**WHAT NEEDS TO BE DONE**
Transcribe the listing below word for word but skip its images.

**AVAILABLE DATA**
++++
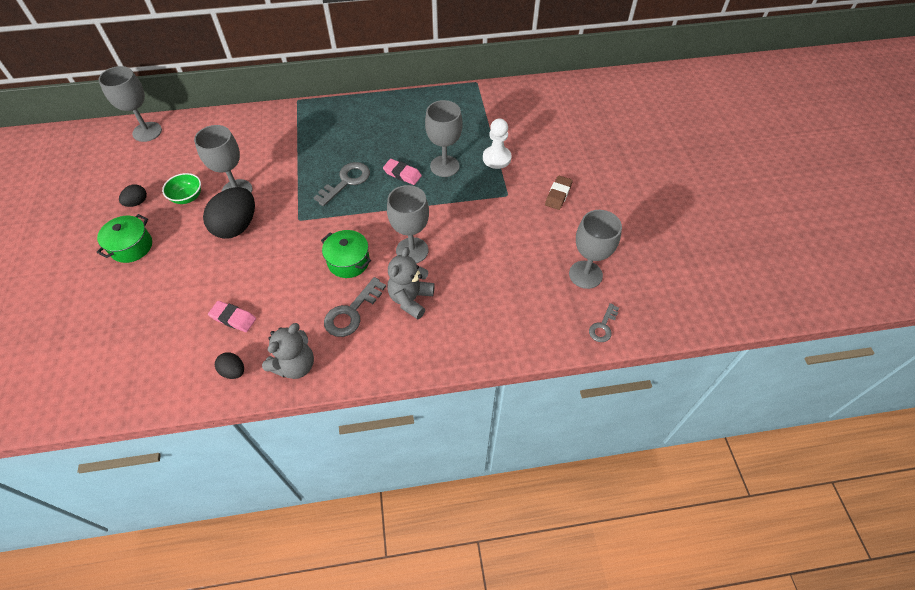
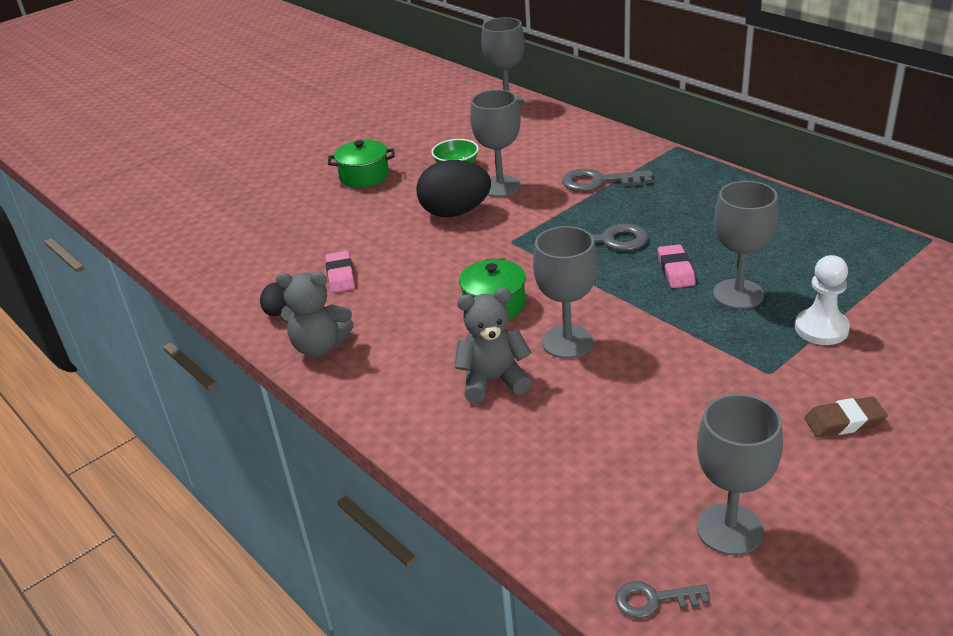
camera: 60 degrees right, 20 degrees down
black egg [119,184,147,207] -> none
grey key [324,277,386,337] -> grey key moved to [562,168,653,192]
++++
**YOUR RESPONSE**
camera: 60 degrees right, 20 degrees down
black egg [119,184,147,207] -> none
grey key [324,277,386,337] -> grey key moved to [562,168,653,192]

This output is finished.